» Object displacement listings
····················

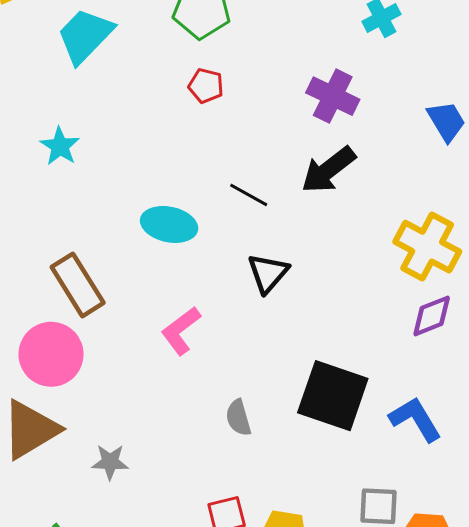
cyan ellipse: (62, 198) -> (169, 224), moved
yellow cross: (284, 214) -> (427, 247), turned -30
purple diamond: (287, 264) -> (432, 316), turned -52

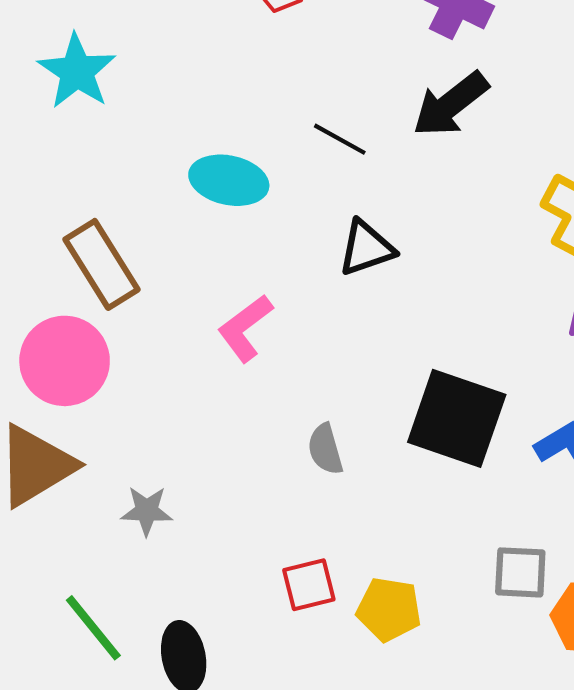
cyan star: (60, 146) -> (77, 71), size x1.4
black triangle: (268, 273) -> (366, 248), turned 30

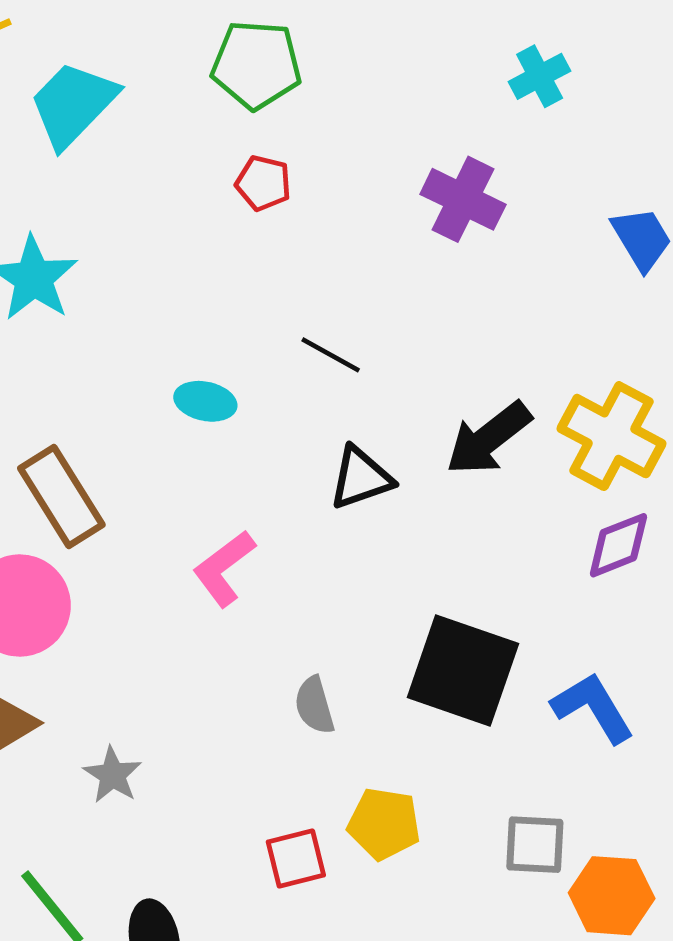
black arrow: (451, 104) -> (489, 438), moved
cyan ellipse: (229, 180) -> (205, 401), size x0.7
gray star: (147, 511) -> (113, 775), turned 30
yellow pentagon: (389, 609) -> (384, 824), moved

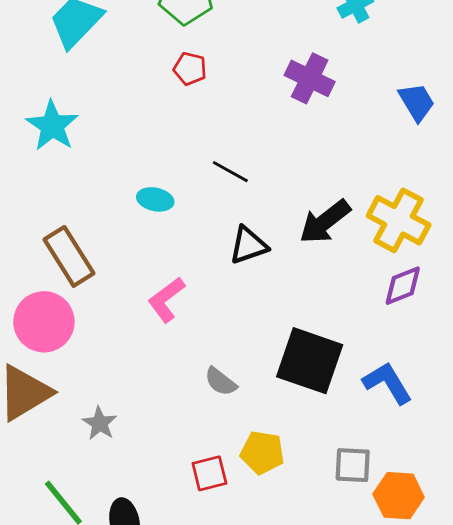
gray semicircle: (314, 705) -> (221, 382), turned -36

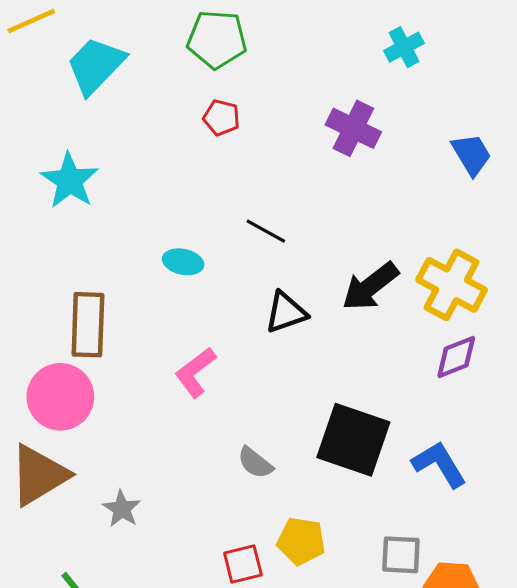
brown rectangle: (69, 256) -> (88, 325), turned 34

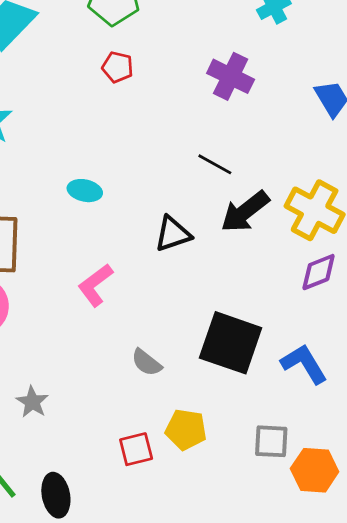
black line: (266, 231) -> (215, 164), moved

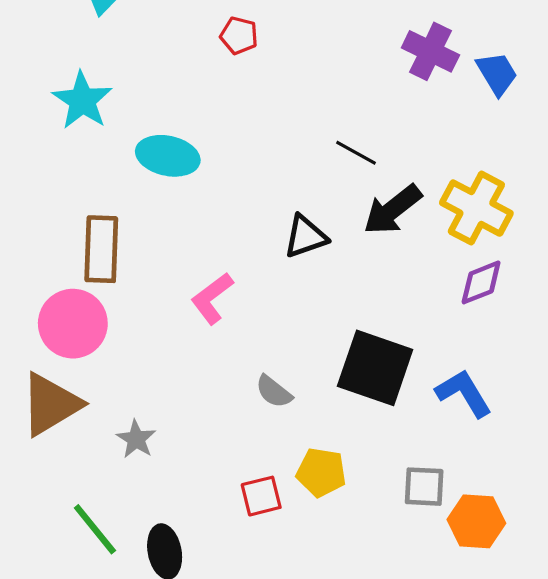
purple cross: (231, 76) -> (430, 51), moved
cyan ellipse: (85, 191) -> (168, 156), moved, size x1.5

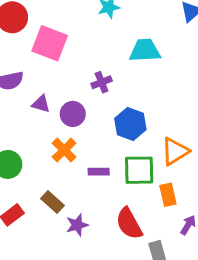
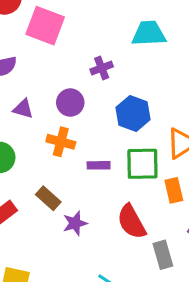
purple triangle: (41, 104) -> (23, 109), moved
orange cross: (64, 150) -> (61, 142), turned -30

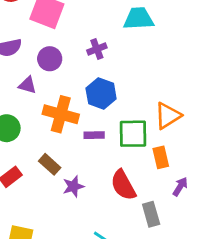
purple circle: (70, 103) -> (50, 59), moved
blue hexagon: (133, 114) -> (101, 93), moved
orange cross: (61, 142) -> (61, 114), size x1.4

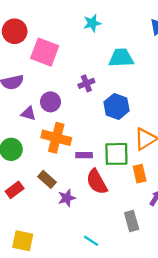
purple circle: (50, 59) -> (50, 102), moved
blue hexagon: (101, 93) -> (116, 106), moved
red semicircle: (123, 185) -> (97, 182), moved

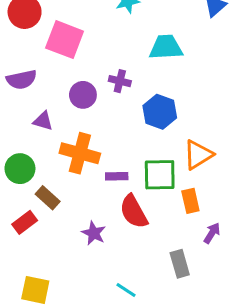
purple cross: (86, 83) -> (120, 81), turned 35
purple circle: (50, 102) -> (83, 95), moved
brown rectangle: (47, 179) -> (48, 198), moved
purple star: (67, 198) -> (94, 233), turned -30

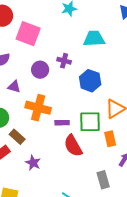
purple star: (94, 233) -> (33, 163), moved

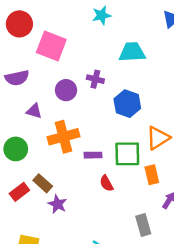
orange cross: (38, 108) -> (64, 137), turned -30
brown rectangle: (17, 137) -> (43, 183), moved
red semicircle: (73, 146) -> (106, 183), size x0.6

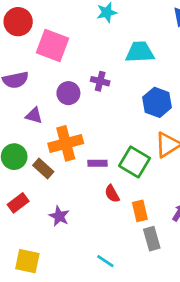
blue hexagon: (127, 104) -> (157, 102), moved
green square: (127, 154) -> (135, 162), turned 32
orange rectangle: (152, 175) -> (140, 211), moved
brown rectangle: (43, 183) -> (43, 169), moved

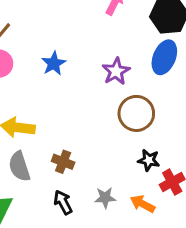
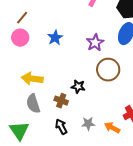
black star: (149, 160) -> (78, 87), moved

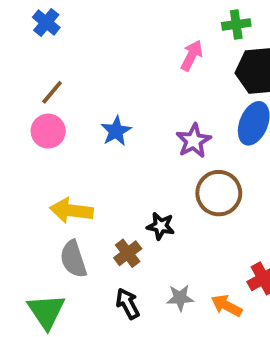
brown cross: (61, 101) -> (128, 253), turned 32

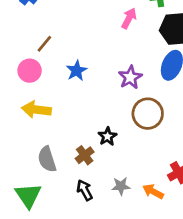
brown line: (52, 92) -> (44, 44), moved
yellow arrow: (71, 211) -> (36, 110), moved
black star: (161, 226) -> (107, 136), turned 30

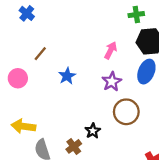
pink arrow: (129, 18) -> (111, 50), moved
pink circle: (30, 71) -> (18, 78), moved
yellow arrow: (36, 110) -> (23, 126), moved

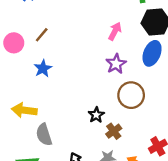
blue star: (67, 76) -> (43, 68), moved
pink circle: (18, 78) -> (14, 43), moved
brown cross: (74, 146) -> (114, 131), moved

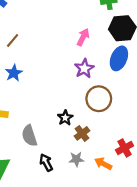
gray semicircle: (44, 135) -> (29, 136), moved

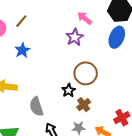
pink arrow: (83, 37) -> (85, 18), turned -77
purple star: (84, 69) -> (75, 37), moved
brown circle: (99, 99) -> (86, 73), moved

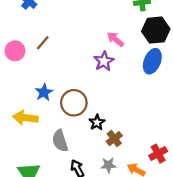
blue star: (22, 50) -> (44, 92), moved
brown circle: (86, 73) -> (74, 103), moved

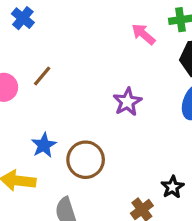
pink arrow: (115, 39) -> (144, 34), moved
black star: (97, 122) -> (172, 187), moved

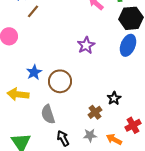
brown line: (42, 76) -> (33, 11), moved

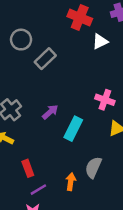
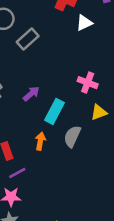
gray semicircle: (93, 167) -> (72, 136), moved
orange arrow: (71, 182) -> (40, 141), moved

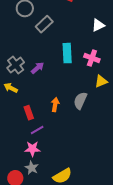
white triangle: (84, 23) -> (98, 25), moved
purple arrow: (31, 94) -> (38, 68), moved
cyan rectangle: (54, 111) -> (67, 53), moved, turned -30

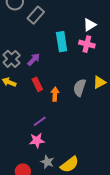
white triangle: (98, 25) -> (90, 25), moved
yellow triangle: (101, 81) -> (99, 82), moved
red rectangle: (29, 113) -> (37, 84), moved
gray star: (32, 168) -> (47, 162), moved

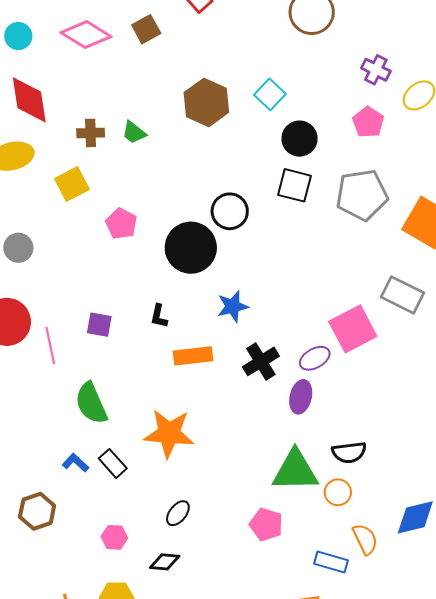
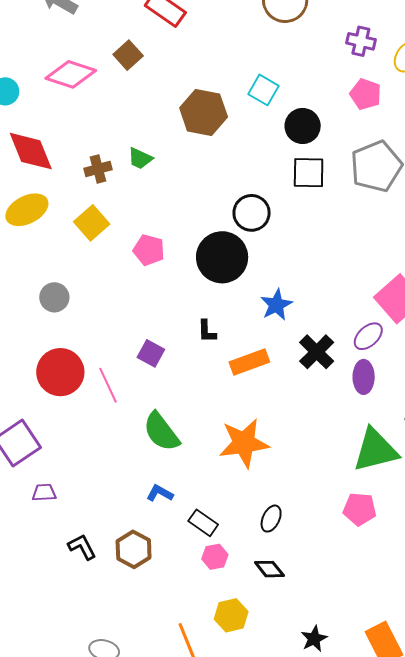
purple square: (99, 325) -> (151, 353), turned 32
black rectangle: (113, 463) -> (203, 523), moved
black diamond: (165, 562) -> (269, 569), turned 60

····················

» Problem
Filter the records for the string "orange" and copy every line that holds it.

» Solution
orange cross: (64, 150) -> (61, 142), turned -30
orange cross: (61, 142) -> (61, 114), size x1.4
orange cross: (38, 108) -> (64, 137), turned -30
orange rectangle: (152, 175) -> (140, 211), moved
orange arrow: (71, 182) -> (40, 141), moved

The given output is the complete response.